### Your assignment
Where a line in the material below has the string "tape", please report it.

### Exercise data

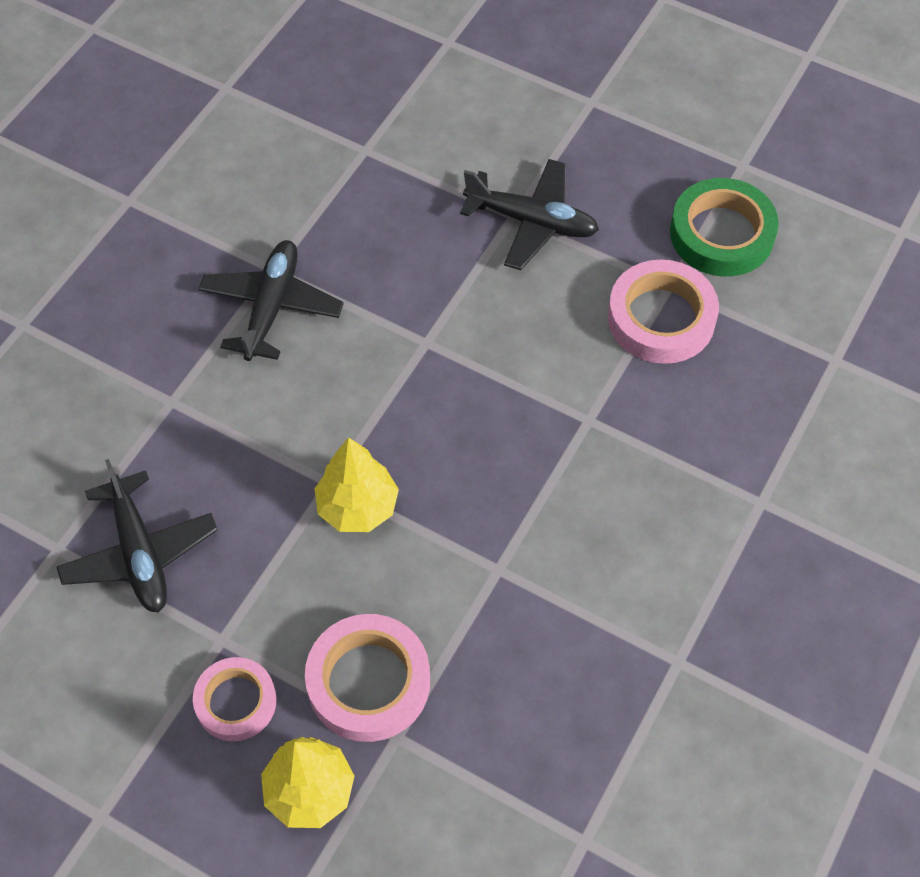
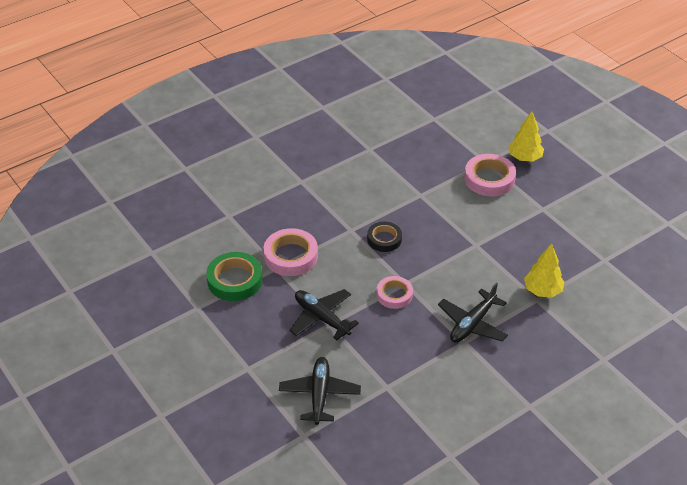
camera: 155 degrees left, 15 degrees down
(139, 553) = (568, 247): black plane -> black plane (320, 394)
(236, 702) = (543, 189): pink tape -> pink tape (394, 295)
(357, 507) = (468, 232): yellow tree -> yellow tree (542, 291)
(513, 423) = (384, 239): none -> black tape

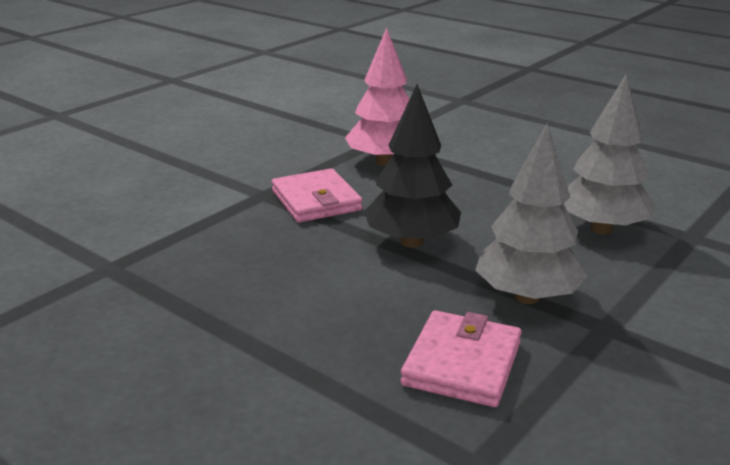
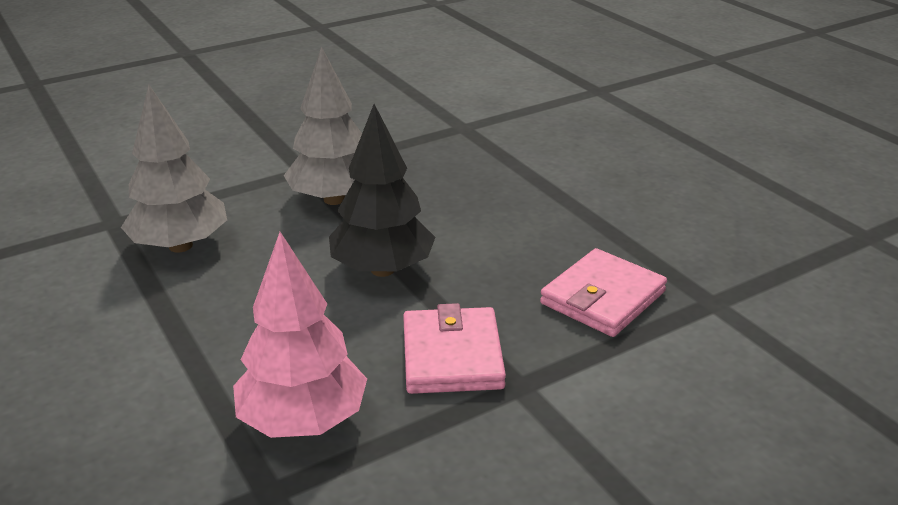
camera: 160 degrees left, 5 degrees up
(462, 363) = (429, 168): pink wallet -> pink wallet (603, 298)

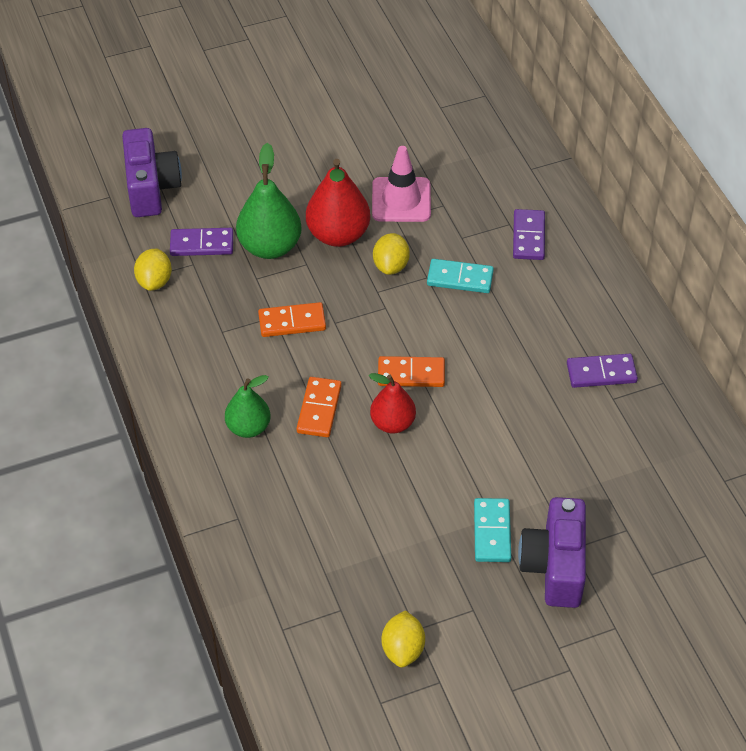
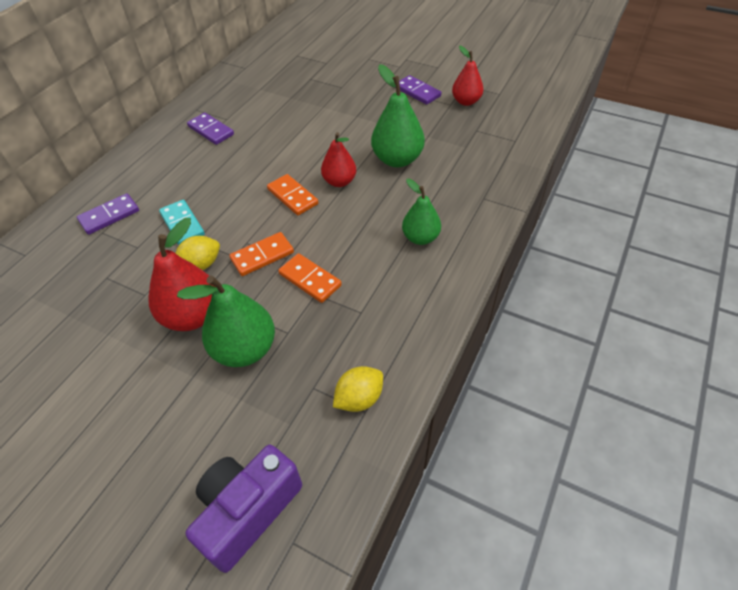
camera: 130 degrees left, 0 degrees up
(202, 244) = (285, 400): purple domino -> purple domino (417, 92)
(319, 409) = (367, 217): orange domino -> orange domino (262, 256)
(373, 495) = (397, 159): none -> green pear
(401, 200) = (118, 304): pink traffic cone -> none
(403, 649) = (466, 101): yellow lemon -> red pear
(492, 532) = (365, 111): turquoise domino -> none
(554, 566) = (359, 86): purple camera -> none

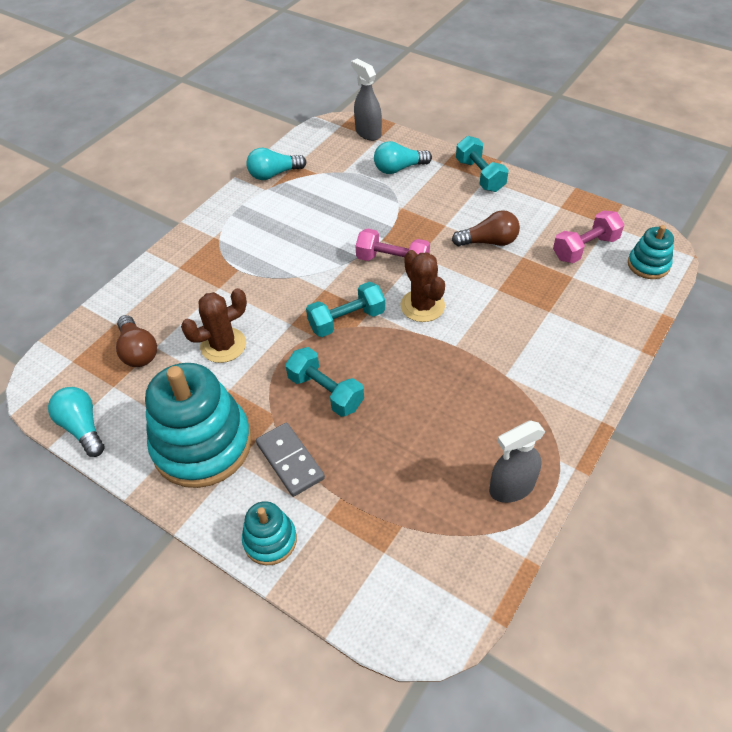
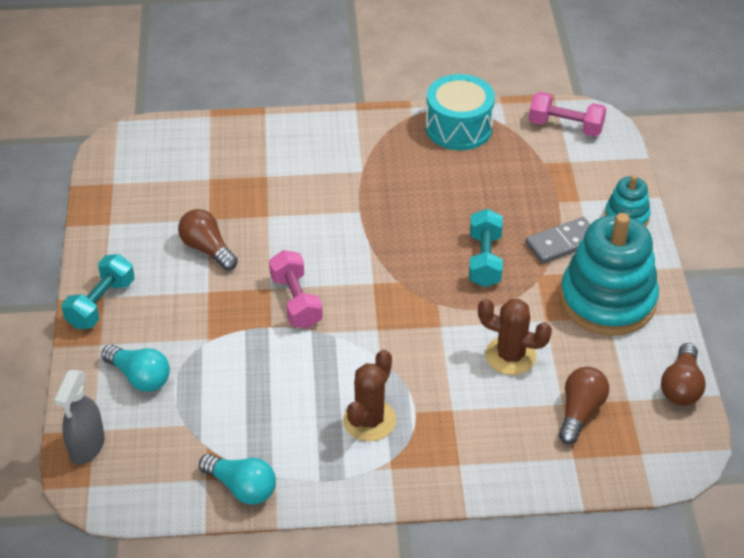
camera: 130 degrees left, 5 degrees down
(82, 427) = (681, 386): turquoise light bulb -> brown light bulb
(290, 461) = (562, 243): grey domino -> grey domino turned 45 degrees clockwise
(346, 320) = (399, 291): turquoise dumbbell -> none
(422, 306) = (334, 252): brown cactus -> brown cactus (369, 420)
(511, 487) = (458, 128): grey spray bottle -> turquoise drum
(585, 248) = (162, 185): pink dumbbell -> pink dumbbell (565, 126)
(648, 265) = (153, 141): turquoise stacking toy -> none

### Answer to the exercise
(236, 702) = (543, 189): pink tape -> pink tape (394, 295)
(513, 423) = (384, 239): none -> black tape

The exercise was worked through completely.